What is needed is an exact transcription of every record, minus the pictures.

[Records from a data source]
[Start of Attachment]
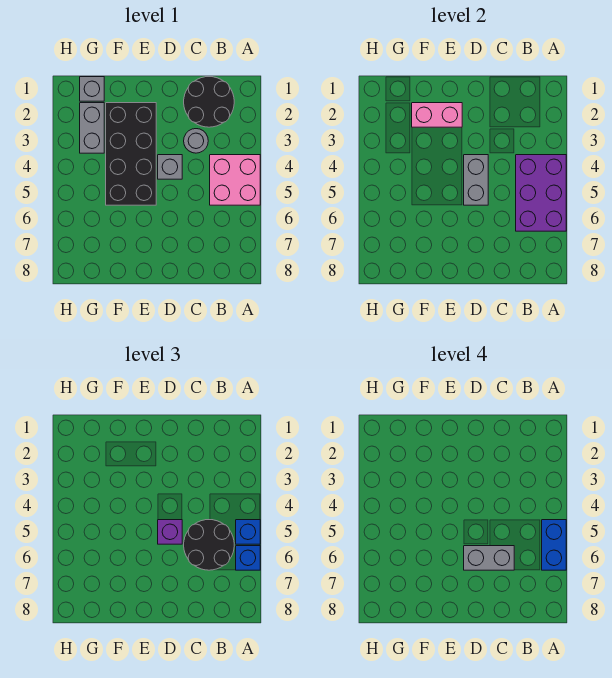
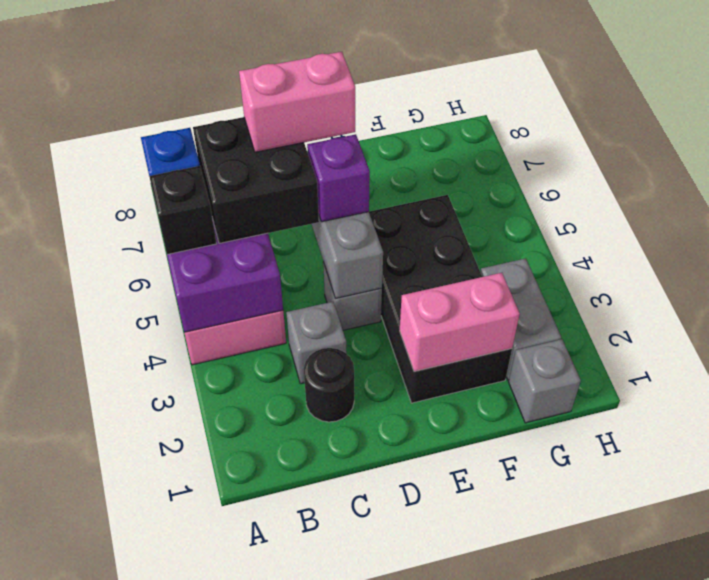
blue 1x1 brick [236,520,260,544] -> black 1x1 brick [149,166,216,254]
blue 1x2 brick [542,520,566,570] -> none
black 2x2 round brick [184,77,234,127] -> black 1x1 round brick [304,348,354,422]
black 2x2 round brick [184,520,234,570] -> black 2x2 brick [193,117,319,243]
grey 1x1 round brick [184,129,208,153] -> grey 1x1 brick [286,302,346,384]
grey 1x2 brick [464,546,514,570] -> pink 1x2 brick [239,52,355,152]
[End of Attachment]
-- RESPONSE AREA --
blue 1x1 brick [236,520,260,544] -> black 1x1 brick [149,166,216,254]
blue 1x2 brick [542,520,566,570] -> none
black 2x2 round brick [184,77,234,127] -> black 1x1 round brick [304,348,354,422]
black 2x2 round brick [184,520,234,570] -> black 2x2 brick [193,117,319,243]
grey 1x1 round brick [184,129,208,153] -> grey 1x1 brick [286,302,346,384]
grey 1x2 brick [464,546,514,570] -> pink 1x2 brick [239,52,355,152]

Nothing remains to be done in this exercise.